## What the task asks
For the data below, give again exactly the lines from the one containing "J202 pin 1: VDD -> GND" through the one containing "TR203: PNP S8550", both ends included, and no others.

:: Material shown ::

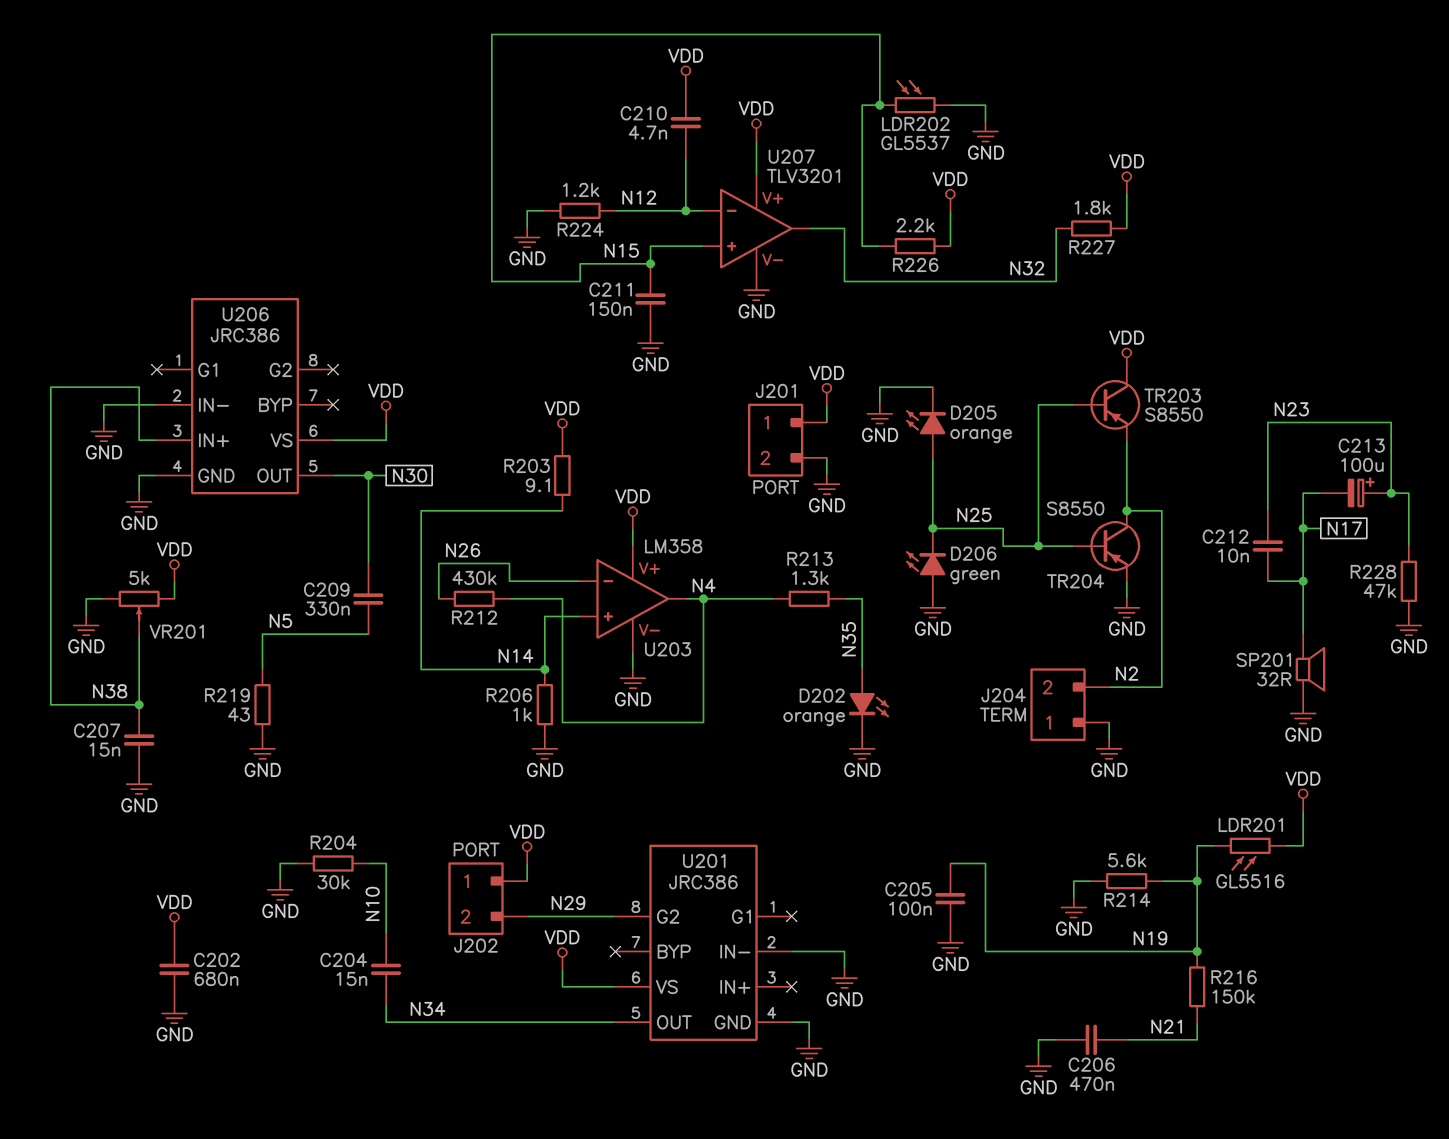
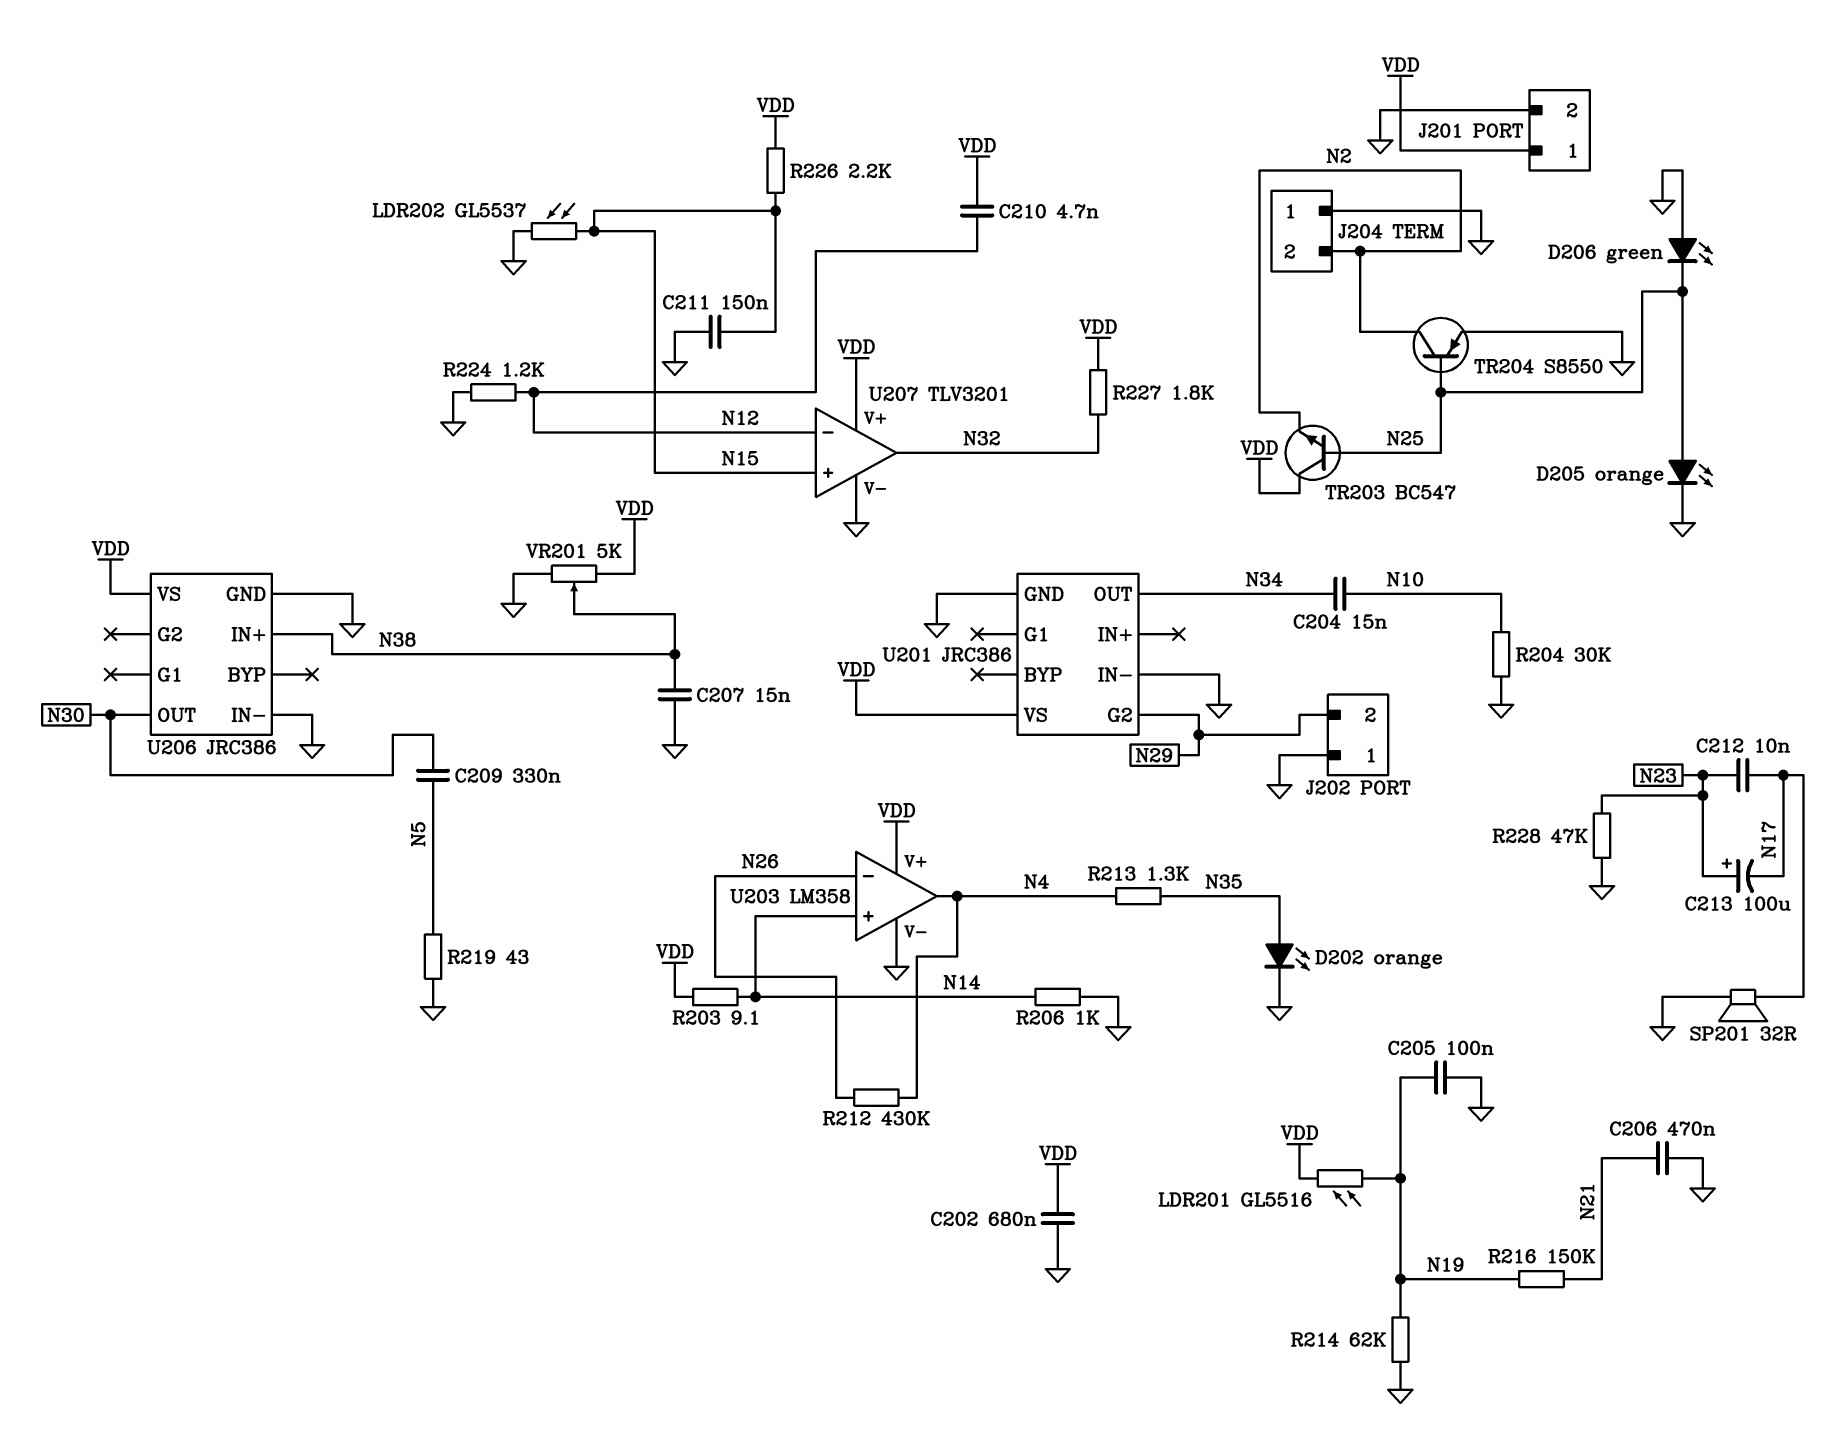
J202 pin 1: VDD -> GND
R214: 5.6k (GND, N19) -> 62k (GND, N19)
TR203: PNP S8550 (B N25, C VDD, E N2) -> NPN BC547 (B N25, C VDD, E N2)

:::
:: Material shown ::

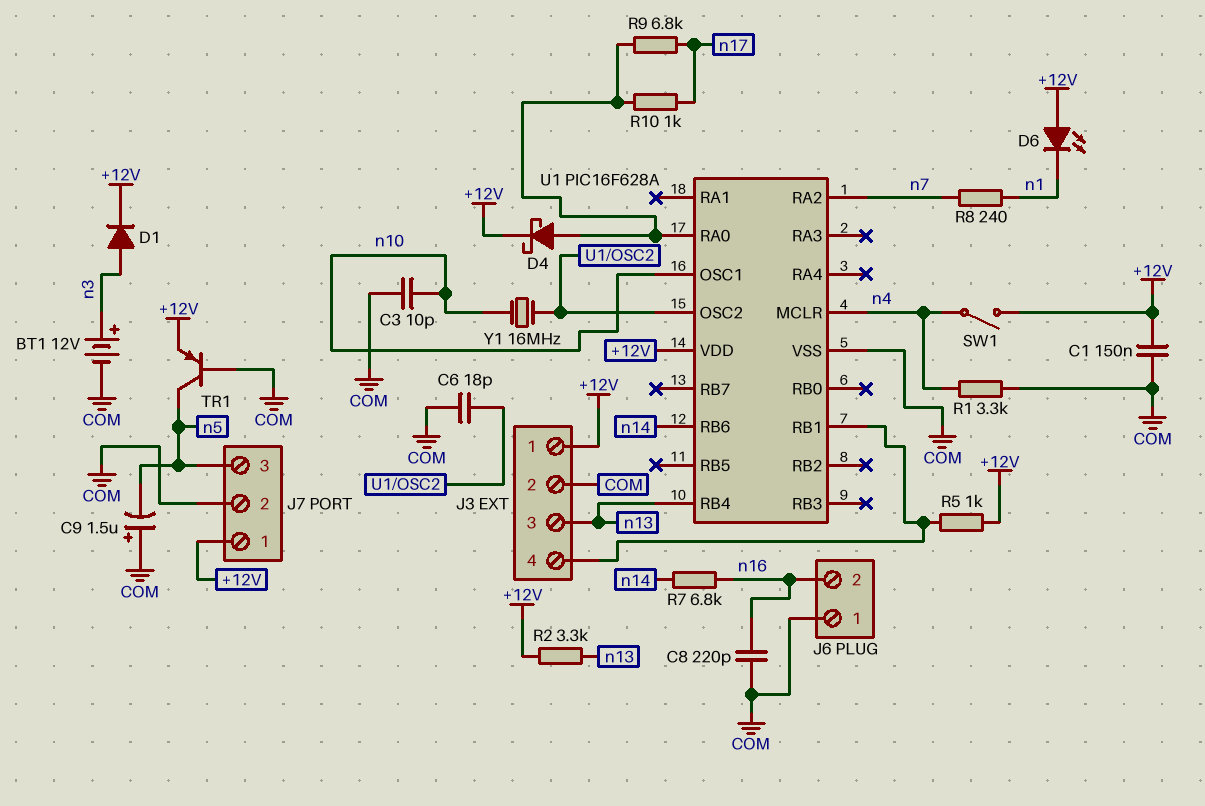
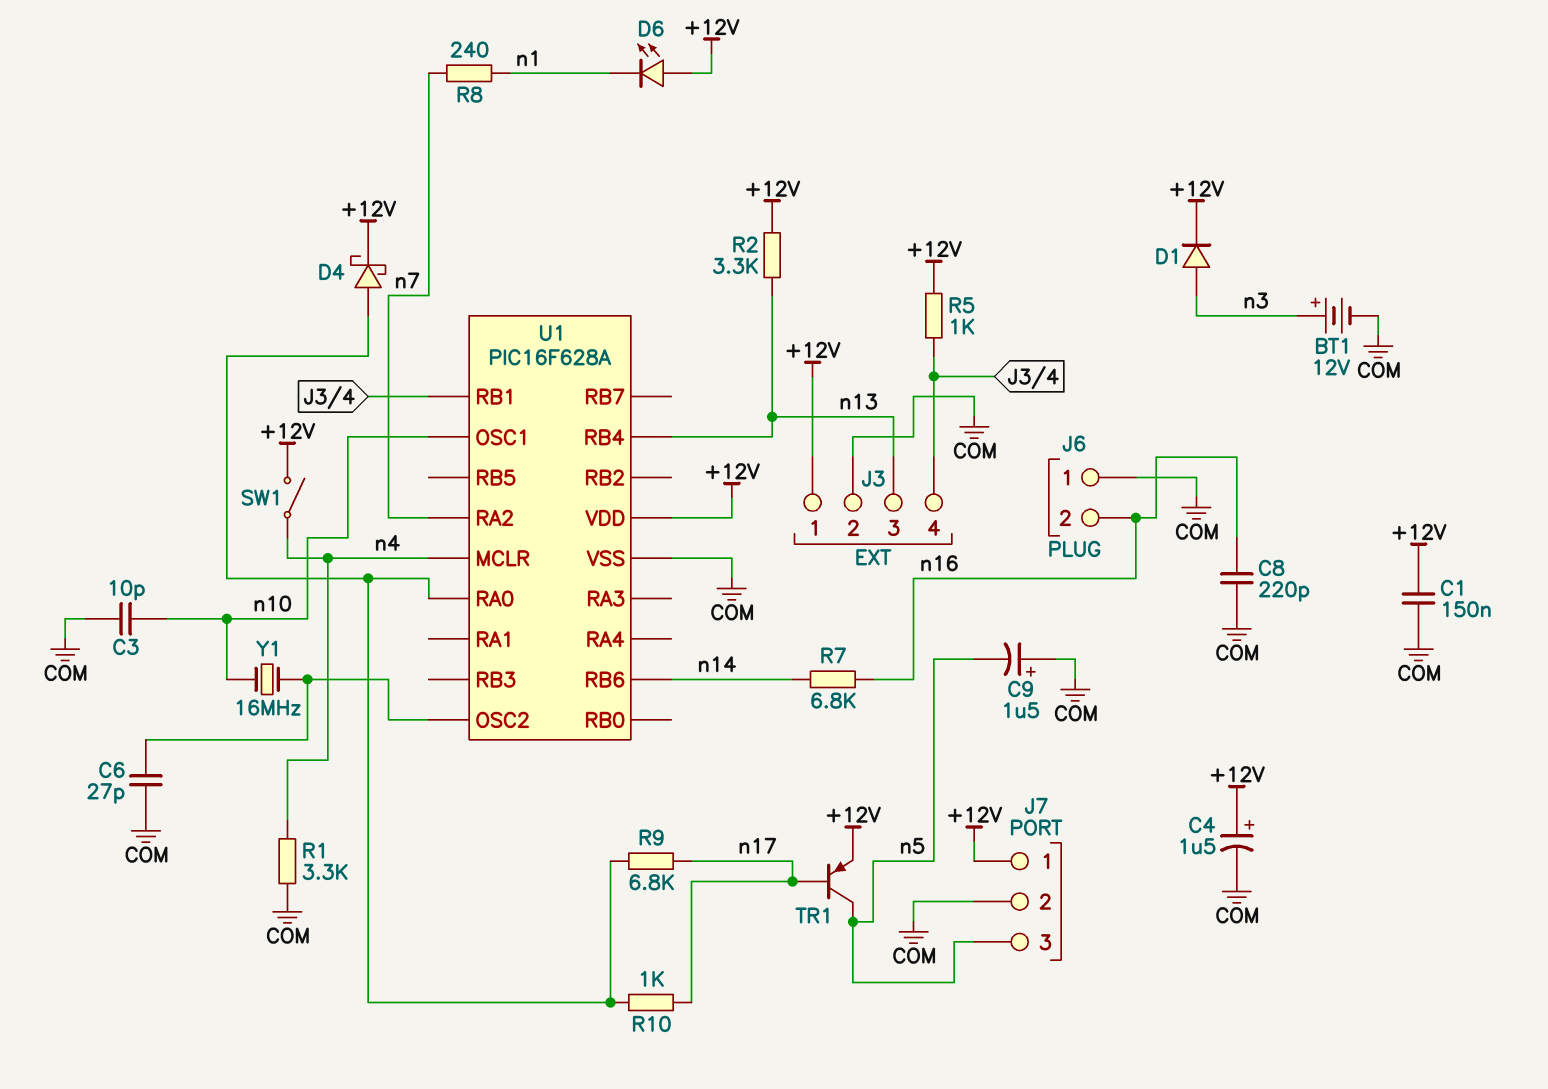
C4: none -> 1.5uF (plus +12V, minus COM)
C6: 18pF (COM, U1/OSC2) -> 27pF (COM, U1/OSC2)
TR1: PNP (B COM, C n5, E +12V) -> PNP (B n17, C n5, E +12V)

:::
:: Material shown ::

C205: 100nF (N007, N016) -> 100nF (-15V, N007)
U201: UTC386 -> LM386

:::

## Response
J202 pin 1: VDD -> GND
R214: 5.6k (GND, N19) -> 62k (GND, N19)
TR203: PNP S8550 (B N25, C VDD, E N2) -> NPN BC547 (B N25, C VDD, E N2)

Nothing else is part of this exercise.